Activity — Output exactly, and only, the stretch of lines beginning at the line with "(287, 327) = (345, 202): none" and ending at the last line of the listing below. Drop the pictures.

═══ Materials provided ═══

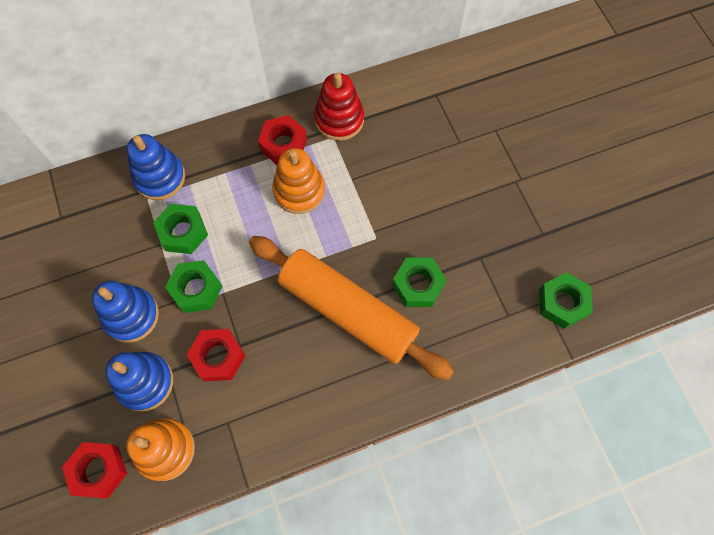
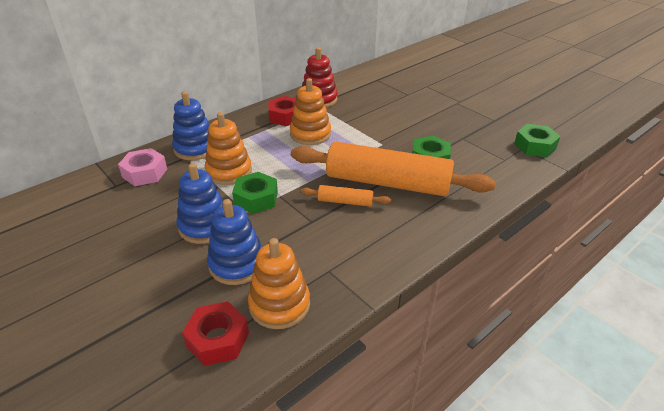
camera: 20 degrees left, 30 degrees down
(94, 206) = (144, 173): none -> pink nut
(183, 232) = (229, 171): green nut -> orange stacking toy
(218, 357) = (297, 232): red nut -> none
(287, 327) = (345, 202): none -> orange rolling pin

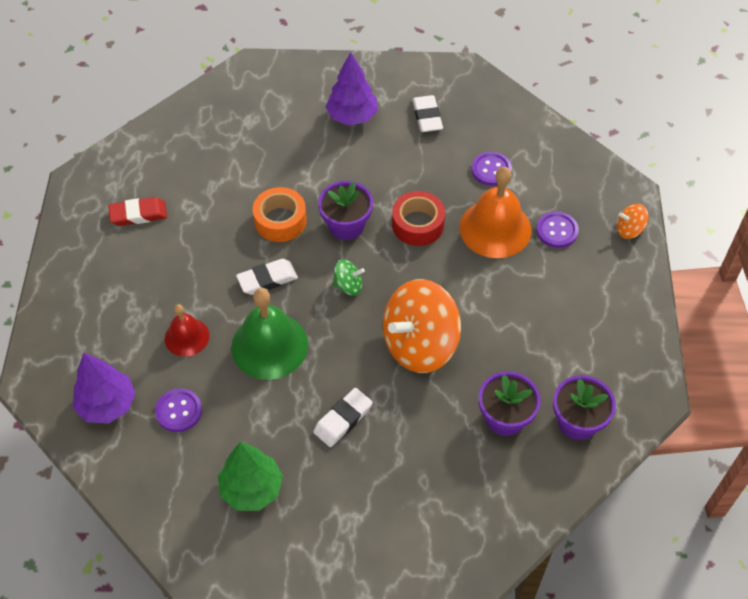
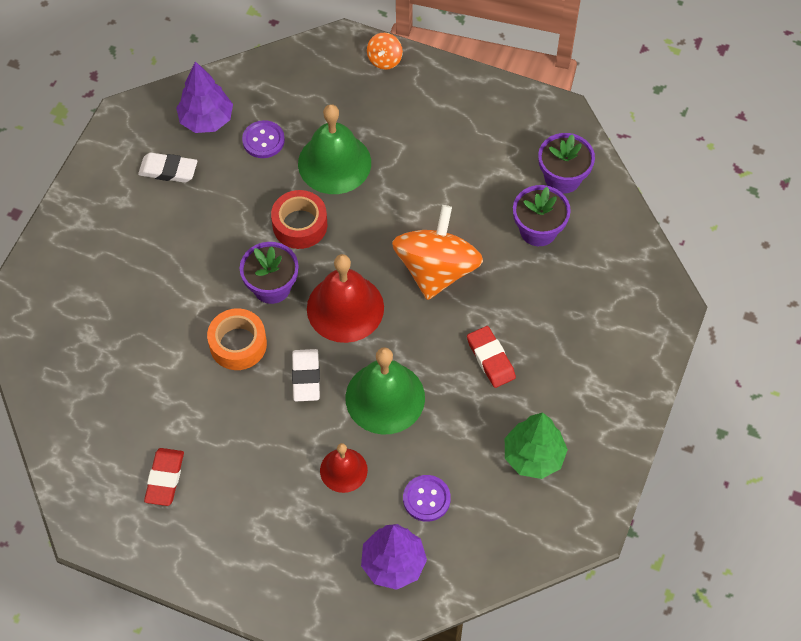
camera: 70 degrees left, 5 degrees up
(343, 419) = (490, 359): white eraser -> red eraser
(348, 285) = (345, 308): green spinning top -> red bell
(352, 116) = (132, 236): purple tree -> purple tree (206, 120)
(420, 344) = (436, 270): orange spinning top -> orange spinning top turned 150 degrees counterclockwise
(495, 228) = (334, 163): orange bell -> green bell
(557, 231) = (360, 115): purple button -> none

═══

Output of the task —
(287, 327) = (345, 202): none -> orange rolling pin

camera: 70 degrees left, 5 degrees up
(343, 419) = (490, 359): white eraser -> red eraser
(348, 285) = (345, 308): green spinning top -> red bell
(352, 116) = (132, 236): purple tree -> purple tree (206, 120)
(420, 344) = (436, 270): orange spinning top -> orange spinning top turned 150 degrees counterclockwise
(495, 228) = (334, 163): orange bell -> green bell
(557, 231) = (360, 115): purple button -> none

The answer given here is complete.